(Data provided)

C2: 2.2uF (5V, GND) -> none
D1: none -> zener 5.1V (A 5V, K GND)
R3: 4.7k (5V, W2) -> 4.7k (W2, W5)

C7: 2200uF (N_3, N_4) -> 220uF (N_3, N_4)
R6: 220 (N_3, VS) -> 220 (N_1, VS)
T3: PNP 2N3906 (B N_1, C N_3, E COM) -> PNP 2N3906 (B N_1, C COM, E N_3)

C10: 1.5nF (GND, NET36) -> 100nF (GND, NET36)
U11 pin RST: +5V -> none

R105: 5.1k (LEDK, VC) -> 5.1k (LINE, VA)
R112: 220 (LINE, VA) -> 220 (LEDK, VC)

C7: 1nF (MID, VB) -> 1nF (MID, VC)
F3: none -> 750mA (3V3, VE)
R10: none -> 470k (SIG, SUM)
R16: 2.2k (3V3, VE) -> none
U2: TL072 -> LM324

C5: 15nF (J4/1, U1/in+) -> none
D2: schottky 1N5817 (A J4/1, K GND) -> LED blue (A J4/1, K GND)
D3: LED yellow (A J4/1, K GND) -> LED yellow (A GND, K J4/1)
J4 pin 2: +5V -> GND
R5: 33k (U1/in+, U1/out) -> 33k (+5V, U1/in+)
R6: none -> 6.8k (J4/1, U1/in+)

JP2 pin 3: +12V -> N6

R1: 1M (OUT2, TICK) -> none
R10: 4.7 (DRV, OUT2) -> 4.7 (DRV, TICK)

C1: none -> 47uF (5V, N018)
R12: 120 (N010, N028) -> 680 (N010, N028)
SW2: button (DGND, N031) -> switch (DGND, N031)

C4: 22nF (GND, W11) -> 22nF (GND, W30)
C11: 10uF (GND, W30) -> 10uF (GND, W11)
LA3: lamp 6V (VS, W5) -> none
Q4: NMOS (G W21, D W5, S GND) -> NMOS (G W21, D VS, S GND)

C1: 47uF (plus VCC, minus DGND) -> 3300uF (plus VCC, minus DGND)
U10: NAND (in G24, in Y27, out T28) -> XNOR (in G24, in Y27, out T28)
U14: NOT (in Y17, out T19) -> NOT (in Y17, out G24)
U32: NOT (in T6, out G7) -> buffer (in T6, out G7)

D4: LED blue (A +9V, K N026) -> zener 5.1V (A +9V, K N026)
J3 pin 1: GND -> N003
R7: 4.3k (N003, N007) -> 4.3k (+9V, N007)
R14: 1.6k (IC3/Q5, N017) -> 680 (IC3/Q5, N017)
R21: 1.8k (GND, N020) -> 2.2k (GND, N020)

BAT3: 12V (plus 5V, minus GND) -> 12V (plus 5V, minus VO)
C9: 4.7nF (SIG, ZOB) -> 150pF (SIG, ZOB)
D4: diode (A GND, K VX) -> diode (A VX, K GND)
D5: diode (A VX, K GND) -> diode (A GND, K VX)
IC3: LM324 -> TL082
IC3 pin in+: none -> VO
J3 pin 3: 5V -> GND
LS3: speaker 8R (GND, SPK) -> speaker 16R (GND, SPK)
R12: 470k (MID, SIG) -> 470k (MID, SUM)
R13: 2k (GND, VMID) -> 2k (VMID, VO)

(End Data provided)

Task description: Above are the records. Copy every line in them holding "diode".

Exercise response:
D4: diode (A GND, K VX) -> diode (A VX, K GND)
D5: diode (A VX, K GND) -> diode (A GND, K VX)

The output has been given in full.